== Segment start ==

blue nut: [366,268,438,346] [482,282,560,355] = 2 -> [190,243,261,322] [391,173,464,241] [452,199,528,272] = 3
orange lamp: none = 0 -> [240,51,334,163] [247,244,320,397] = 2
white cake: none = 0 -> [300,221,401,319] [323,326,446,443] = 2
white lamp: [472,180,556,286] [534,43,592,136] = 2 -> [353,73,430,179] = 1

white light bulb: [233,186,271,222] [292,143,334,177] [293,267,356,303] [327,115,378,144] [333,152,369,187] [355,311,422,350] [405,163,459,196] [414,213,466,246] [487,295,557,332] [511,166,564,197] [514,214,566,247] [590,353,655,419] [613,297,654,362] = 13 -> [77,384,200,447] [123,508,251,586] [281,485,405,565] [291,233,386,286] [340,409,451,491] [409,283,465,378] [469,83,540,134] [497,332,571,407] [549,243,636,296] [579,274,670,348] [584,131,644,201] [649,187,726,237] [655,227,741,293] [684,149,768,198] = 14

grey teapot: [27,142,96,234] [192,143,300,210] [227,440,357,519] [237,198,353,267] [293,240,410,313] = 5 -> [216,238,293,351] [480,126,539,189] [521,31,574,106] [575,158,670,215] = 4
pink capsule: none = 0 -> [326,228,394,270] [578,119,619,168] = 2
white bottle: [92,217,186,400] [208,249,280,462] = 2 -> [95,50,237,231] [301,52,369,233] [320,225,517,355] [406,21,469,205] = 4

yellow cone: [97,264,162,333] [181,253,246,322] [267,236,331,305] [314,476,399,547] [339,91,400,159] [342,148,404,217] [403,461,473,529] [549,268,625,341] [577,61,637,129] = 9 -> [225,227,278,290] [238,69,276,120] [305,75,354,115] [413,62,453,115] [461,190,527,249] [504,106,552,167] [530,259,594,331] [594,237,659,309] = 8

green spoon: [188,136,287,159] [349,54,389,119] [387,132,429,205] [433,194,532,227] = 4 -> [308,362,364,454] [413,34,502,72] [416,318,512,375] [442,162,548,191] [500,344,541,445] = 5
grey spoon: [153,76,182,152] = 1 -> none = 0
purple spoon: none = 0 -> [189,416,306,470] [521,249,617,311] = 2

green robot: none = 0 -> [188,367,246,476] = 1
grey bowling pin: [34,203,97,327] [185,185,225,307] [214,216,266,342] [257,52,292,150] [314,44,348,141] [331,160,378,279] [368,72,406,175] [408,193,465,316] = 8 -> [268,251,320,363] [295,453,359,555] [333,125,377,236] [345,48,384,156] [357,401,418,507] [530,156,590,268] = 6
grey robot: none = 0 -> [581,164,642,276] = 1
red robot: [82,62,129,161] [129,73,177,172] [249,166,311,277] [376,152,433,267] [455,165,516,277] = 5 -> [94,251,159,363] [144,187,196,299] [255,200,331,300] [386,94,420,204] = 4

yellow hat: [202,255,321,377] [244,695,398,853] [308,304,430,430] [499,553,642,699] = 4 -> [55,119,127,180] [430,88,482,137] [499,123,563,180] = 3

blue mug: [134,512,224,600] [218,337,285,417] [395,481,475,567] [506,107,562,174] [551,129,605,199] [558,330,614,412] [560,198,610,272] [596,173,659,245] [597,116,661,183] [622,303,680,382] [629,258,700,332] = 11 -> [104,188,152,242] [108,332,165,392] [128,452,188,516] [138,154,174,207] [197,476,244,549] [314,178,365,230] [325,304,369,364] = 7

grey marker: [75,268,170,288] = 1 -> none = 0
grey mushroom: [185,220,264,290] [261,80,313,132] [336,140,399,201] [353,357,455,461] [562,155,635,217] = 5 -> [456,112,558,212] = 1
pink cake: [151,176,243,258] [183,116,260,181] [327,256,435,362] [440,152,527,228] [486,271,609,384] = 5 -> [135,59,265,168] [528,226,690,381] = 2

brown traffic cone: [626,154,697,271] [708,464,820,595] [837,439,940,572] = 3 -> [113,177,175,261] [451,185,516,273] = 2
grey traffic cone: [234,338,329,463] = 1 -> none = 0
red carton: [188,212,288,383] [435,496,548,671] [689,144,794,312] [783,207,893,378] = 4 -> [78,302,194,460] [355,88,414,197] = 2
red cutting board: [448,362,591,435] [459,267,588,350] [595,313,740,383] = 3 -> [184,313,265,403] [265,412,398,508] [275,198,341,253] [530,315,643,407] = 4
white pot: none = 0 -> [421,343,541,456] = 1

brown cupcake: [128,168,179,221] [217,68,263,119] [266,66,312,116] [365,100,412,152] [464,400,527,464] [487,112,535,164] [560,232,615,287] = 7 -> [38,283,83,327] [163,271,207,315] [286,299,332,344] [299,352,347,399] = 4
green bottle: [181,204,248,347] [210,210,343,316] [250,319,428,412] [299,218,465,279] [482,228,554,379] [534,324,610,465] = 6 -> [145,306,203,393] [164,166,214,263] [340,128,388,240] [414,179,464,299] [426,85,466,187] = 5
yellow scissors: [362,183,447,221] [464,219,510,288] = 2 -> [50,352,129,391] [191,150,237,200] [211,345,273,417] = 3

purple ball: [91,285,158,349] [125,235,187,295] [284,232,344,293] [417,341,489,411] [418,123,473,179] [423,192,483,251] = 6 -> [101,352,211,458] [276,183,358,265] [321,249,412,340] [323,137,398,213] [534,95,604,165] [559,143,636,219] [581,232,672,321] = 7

== Segment end ==

● INSTRUCTIONS TO FOLLOW
In the listing above, find each line with the word "robot" and return it.

● WRITTEN REPLY
green robot: none = 0 -> [188,367,246,476] = 1
grey robot: none = 0 -> [581,164,642,276] = 1
red robot: [82,62,129,161] [129,73,177,172] [249,166,311,277] [376,152,433,267] [455,165,516,277] = 5 -> [94,251,159,363] [144,187,196,299] [255,200,331,300] [386,94,420,204] = 4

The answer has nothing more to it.